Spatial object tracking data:

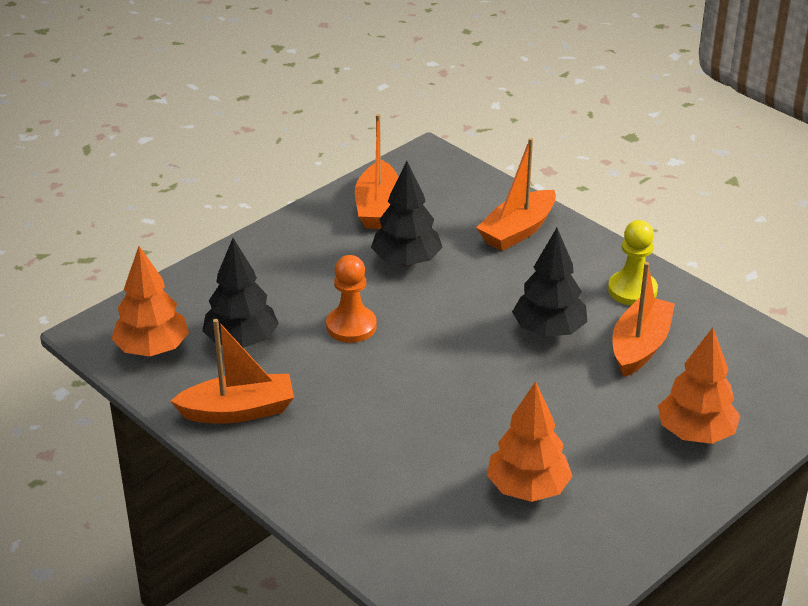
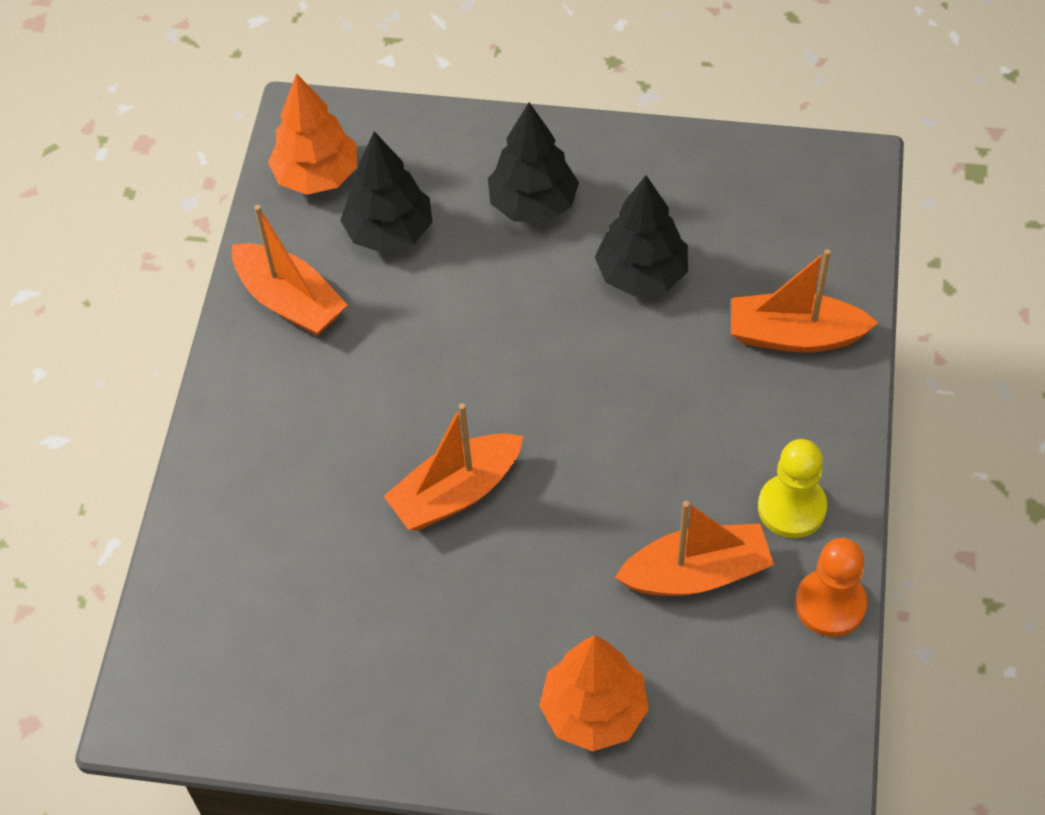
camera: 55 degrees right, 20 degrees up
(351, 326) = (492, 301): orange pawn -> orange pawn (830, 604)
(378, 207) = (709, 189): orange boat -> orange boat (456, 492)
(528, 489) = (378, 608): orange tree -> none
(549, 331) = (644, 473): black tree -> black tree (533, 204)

§ What is expected
Set apart and copy each line of the records that holds the word "orange".

§ Response area
(351, 326) = (492, 301): orange pawn -> orange pawn (830, 604)
(378, 207) = (709, 189): orange boat -> orange boat (456, 492)
(528, 489) = (378, 608): orange tree -> none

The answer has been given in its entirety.